** What to work on **
Below are the records; repeat exactly their lines between the line holding "cyan triangle: (108, 469)" and the line holding "pink star: (348, 153) -> (353, 99), moved", inclusive, skipping the pictures.

** Data supplied **
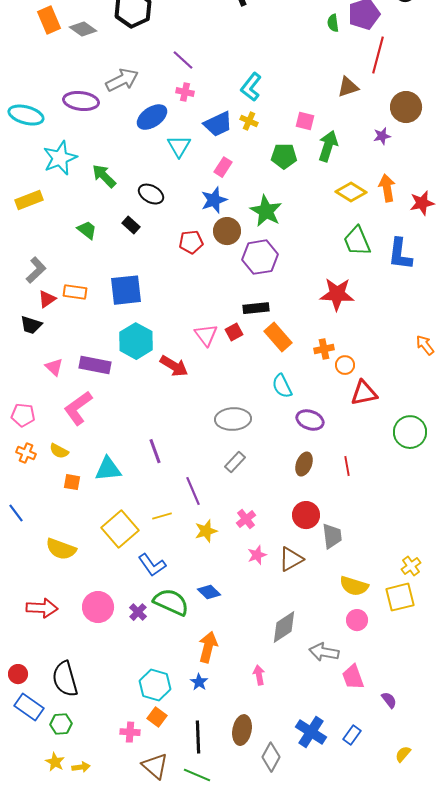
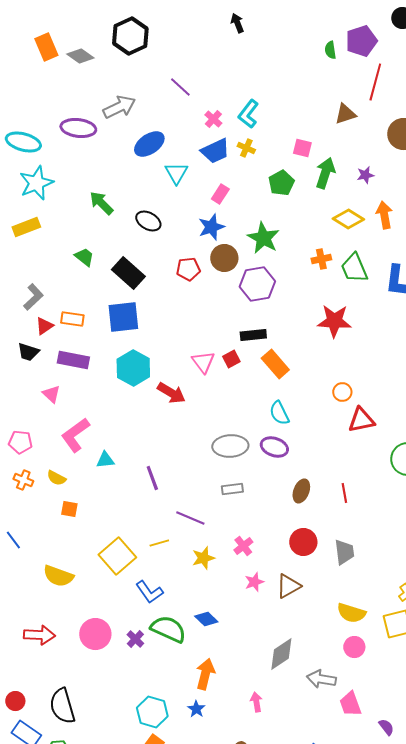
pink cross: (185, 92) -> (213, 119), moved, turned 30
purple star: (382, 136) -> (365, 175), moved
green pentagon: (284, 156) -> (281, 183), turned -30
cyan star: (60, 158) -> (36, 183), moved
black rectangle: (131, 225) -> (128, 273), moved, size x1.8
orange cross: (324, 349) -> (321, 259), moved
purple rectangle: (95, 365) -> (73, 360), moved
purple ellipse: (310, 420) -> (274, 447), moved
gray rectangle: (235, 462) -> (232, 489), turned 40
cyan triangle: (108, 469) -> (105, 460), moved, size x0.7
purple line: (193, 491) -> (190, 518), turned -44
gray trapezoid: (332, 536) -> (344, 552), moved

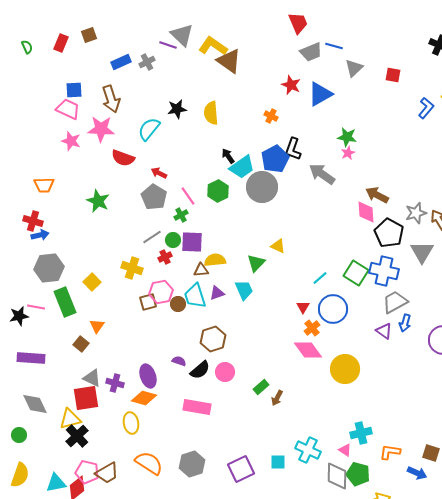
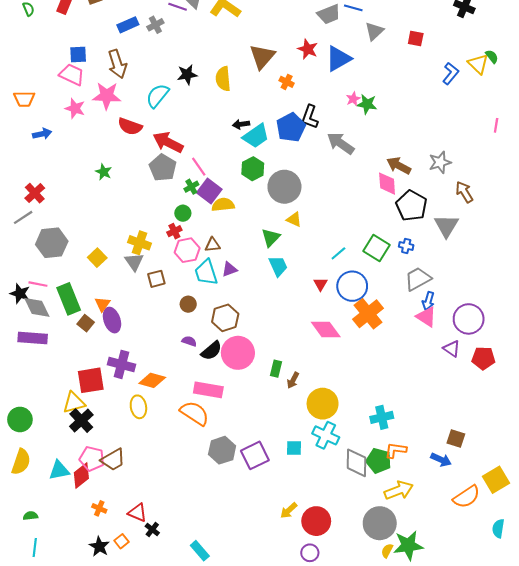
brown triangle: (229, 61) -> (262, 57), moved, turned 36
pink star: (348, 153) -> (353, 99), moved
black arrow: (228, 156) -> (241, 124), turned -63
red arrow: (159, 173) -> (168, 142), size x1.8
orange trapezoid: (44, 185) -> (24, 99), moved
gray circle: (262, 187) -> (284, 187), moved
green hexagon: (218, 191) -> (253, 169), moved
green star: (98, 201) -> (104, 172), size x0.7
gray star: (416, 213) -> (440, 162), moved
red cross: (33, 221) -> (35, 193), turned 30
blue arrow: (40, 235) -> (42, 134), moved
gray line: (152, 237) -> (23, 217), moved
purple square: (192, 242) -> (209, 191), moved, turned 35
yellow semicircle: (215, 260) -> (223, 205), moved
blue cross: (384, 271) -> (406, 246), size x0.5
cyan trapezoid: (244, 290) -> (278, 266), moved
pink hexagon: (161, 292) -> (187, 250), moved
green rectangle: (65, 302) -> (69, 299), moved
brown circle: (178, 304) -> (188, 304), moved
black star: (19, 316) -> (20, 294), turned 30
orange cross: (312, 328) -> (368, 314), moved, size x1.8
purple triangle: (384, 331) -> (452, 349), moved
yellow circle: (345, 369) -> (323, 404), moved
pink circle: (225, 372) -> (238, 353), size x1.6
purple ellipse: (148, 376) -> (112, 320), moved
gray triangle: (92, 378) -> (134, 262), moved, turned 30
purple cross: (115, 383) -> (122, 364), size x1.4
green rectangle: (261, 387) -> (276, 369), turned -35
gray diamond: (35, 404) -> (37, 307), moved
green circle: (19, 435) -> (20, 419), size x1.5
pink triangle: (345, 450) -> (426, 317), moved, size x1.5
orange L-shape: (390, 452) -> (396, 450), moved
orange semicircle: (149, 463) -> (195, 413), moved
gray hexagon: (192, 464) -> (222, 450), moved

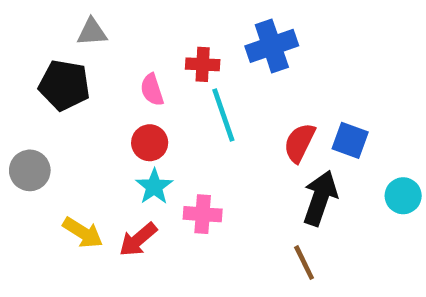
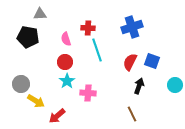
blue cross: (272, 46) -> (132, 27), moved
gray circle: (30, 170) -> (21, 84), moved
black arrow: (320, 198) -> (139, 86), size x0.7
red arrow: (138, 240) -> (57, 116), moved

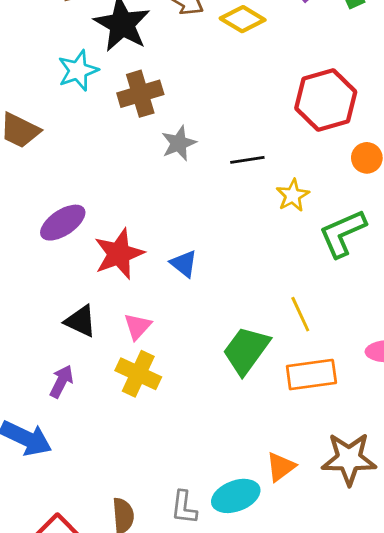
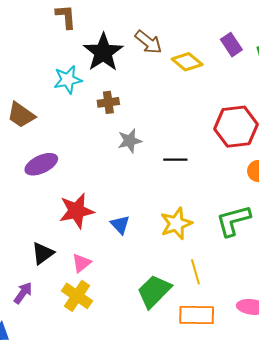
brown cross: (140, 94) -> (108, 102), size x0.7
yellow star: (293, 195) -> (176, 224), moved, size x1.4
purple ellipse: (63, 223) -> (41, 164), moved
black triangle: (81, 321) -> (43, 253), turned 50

...

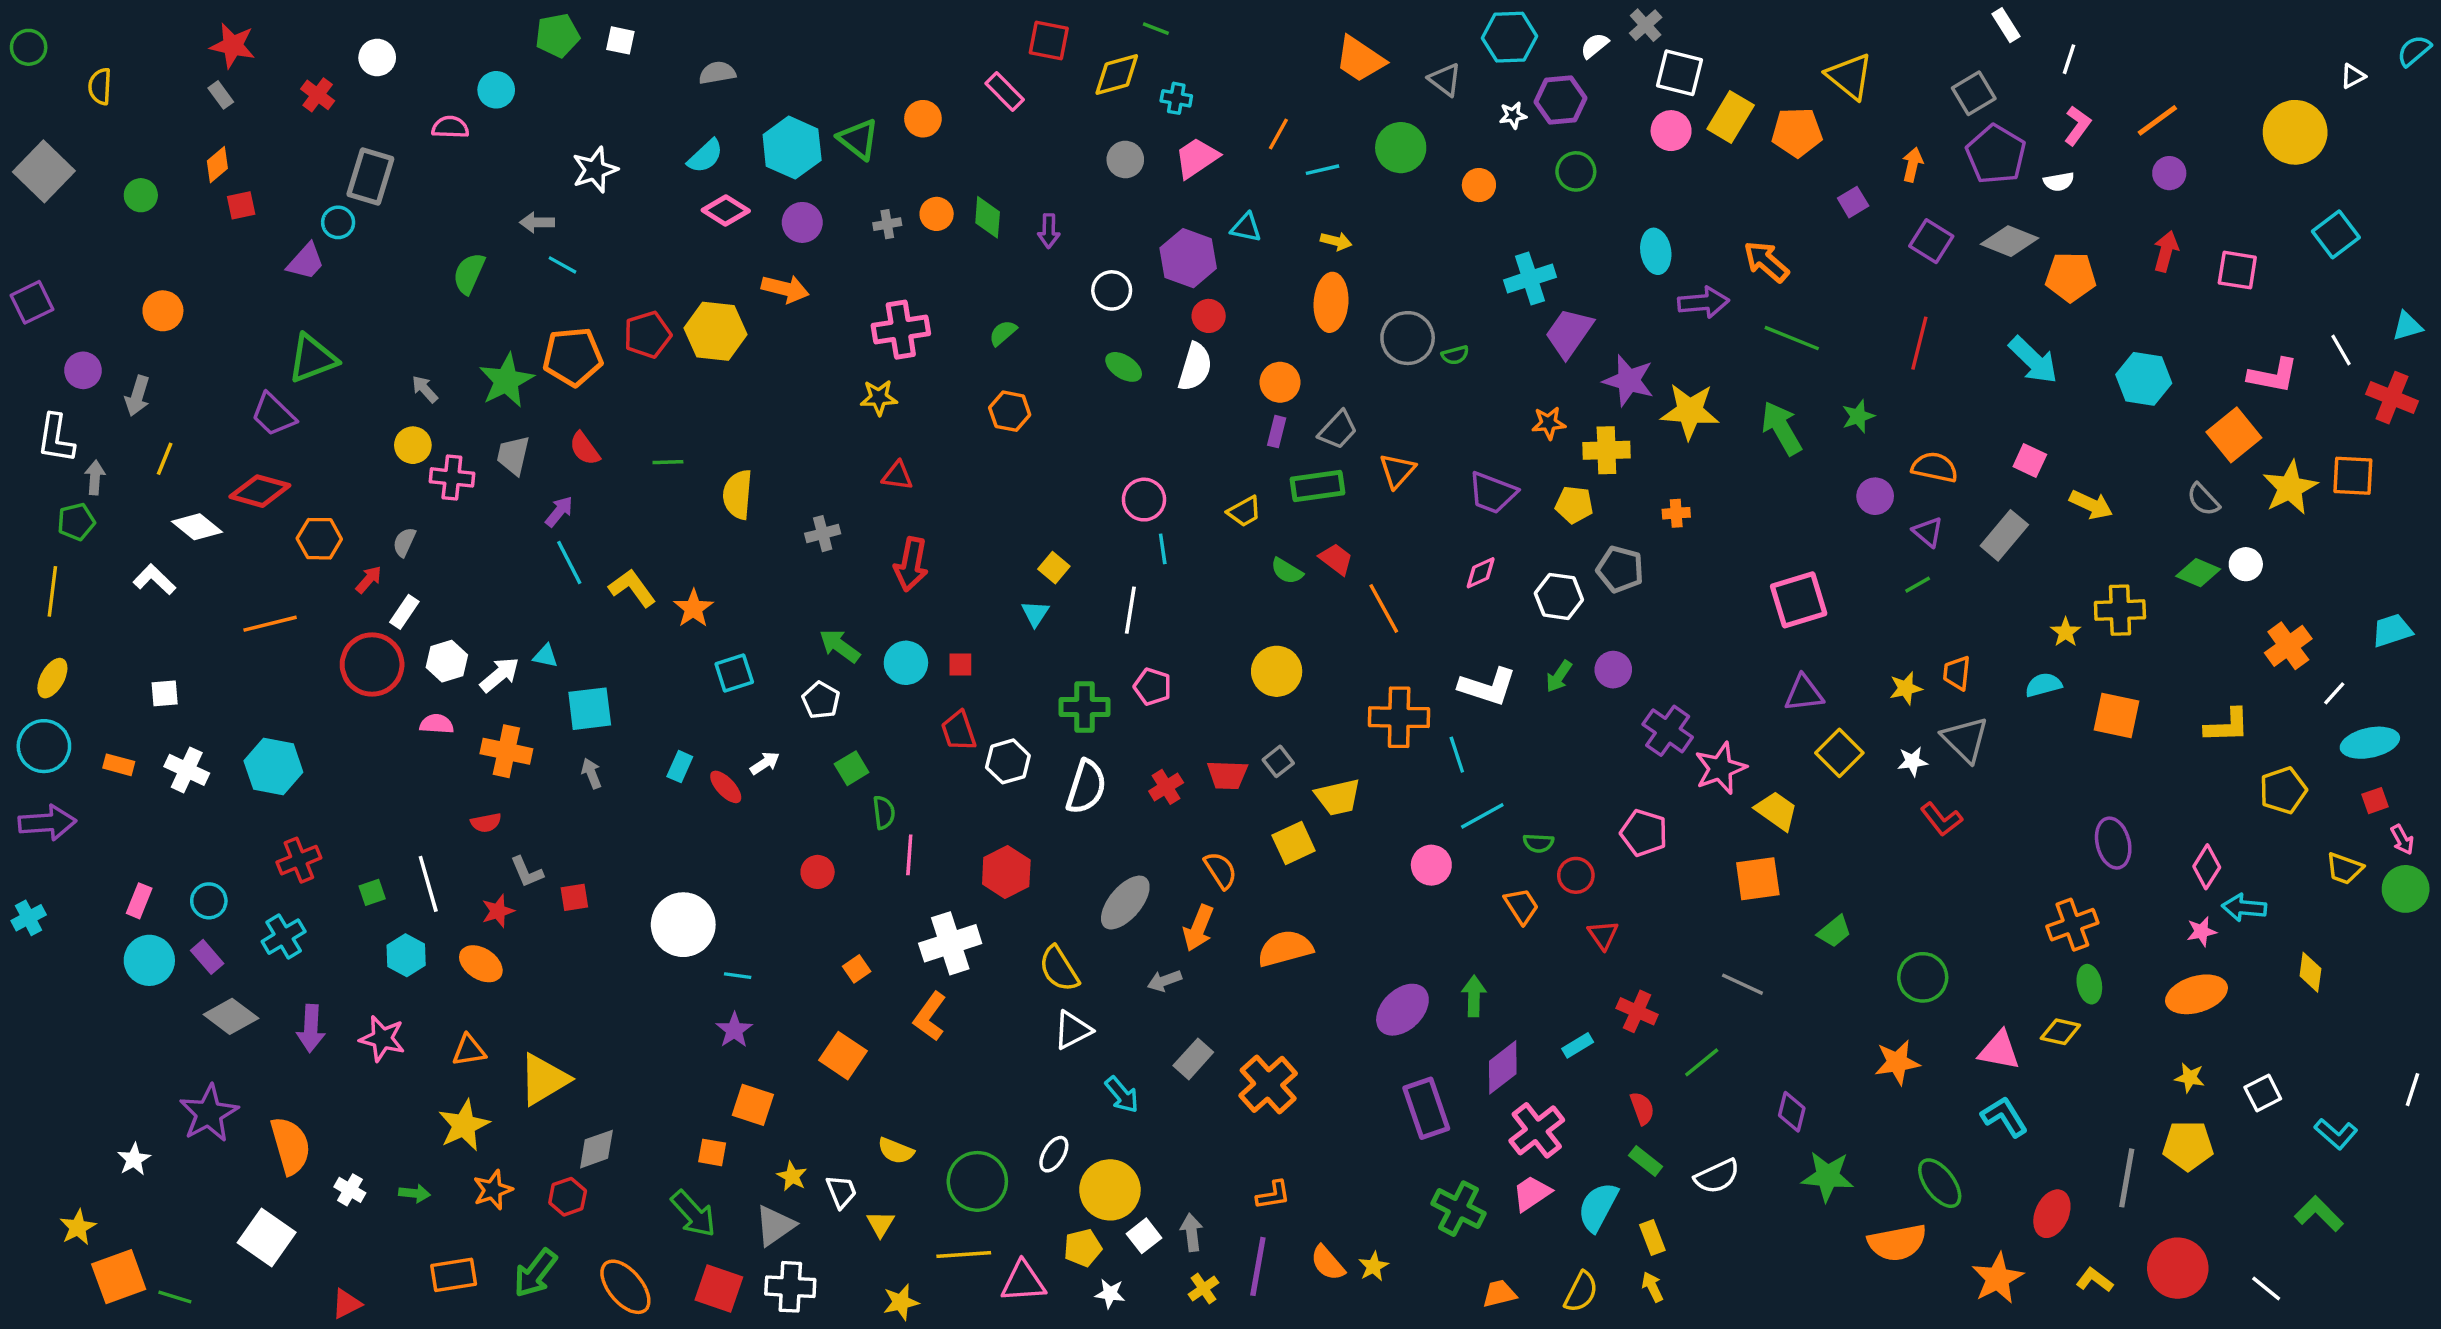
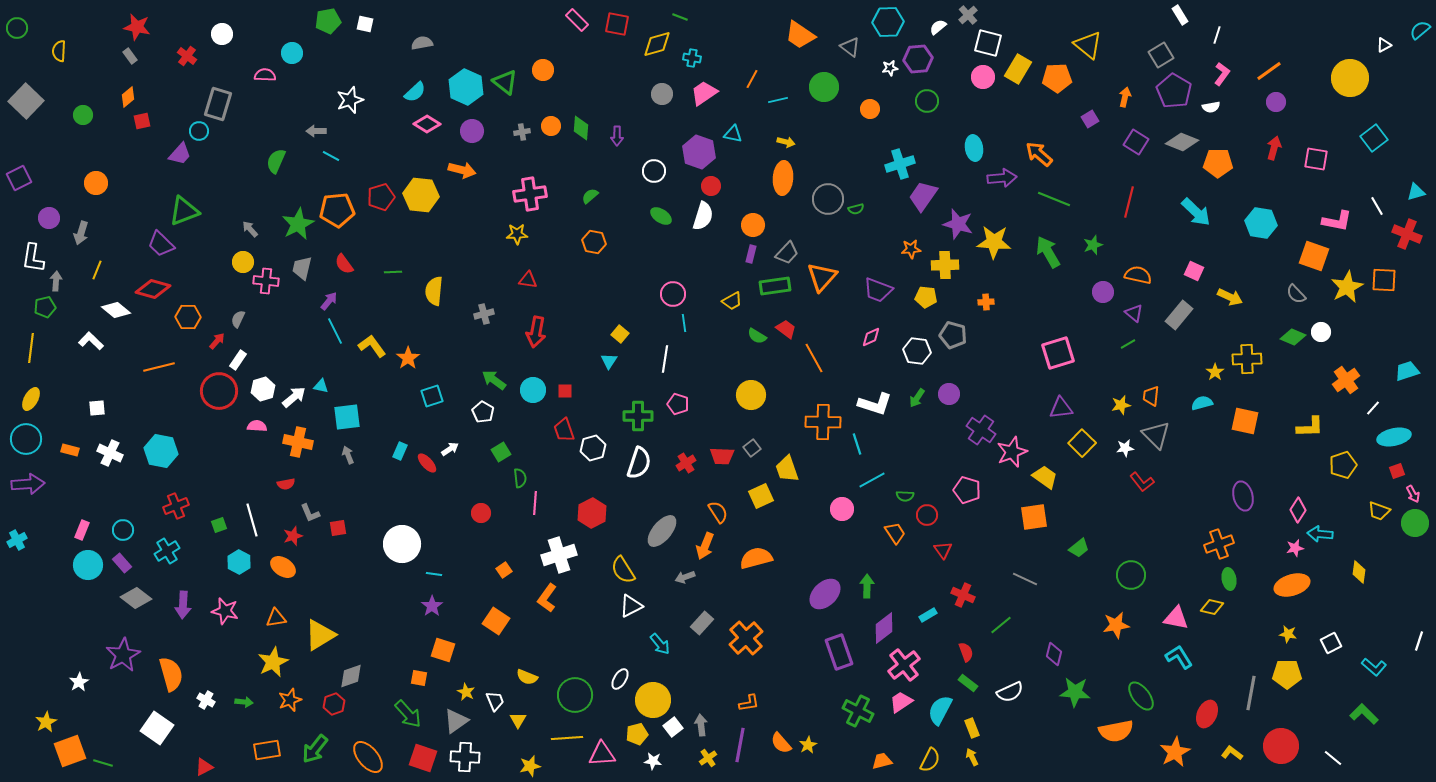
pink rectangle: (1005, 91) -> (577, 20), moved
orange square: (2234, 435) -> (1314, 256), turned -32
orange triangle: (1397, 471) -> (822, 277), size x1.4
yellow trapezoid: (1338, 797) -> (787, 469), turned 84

** Your response **
cyan triangle: (108, 469) -> (105, 460), moved, size x0.7
purple line: (193, 491) -> (190, 518), turned -44
gray trapezoid: (332, 536) -> (344, 552), moved

brown triangle: (229, 61) -> (262, 57), moved, turned 36
pink star: (348, 153) -> (353, 99), moved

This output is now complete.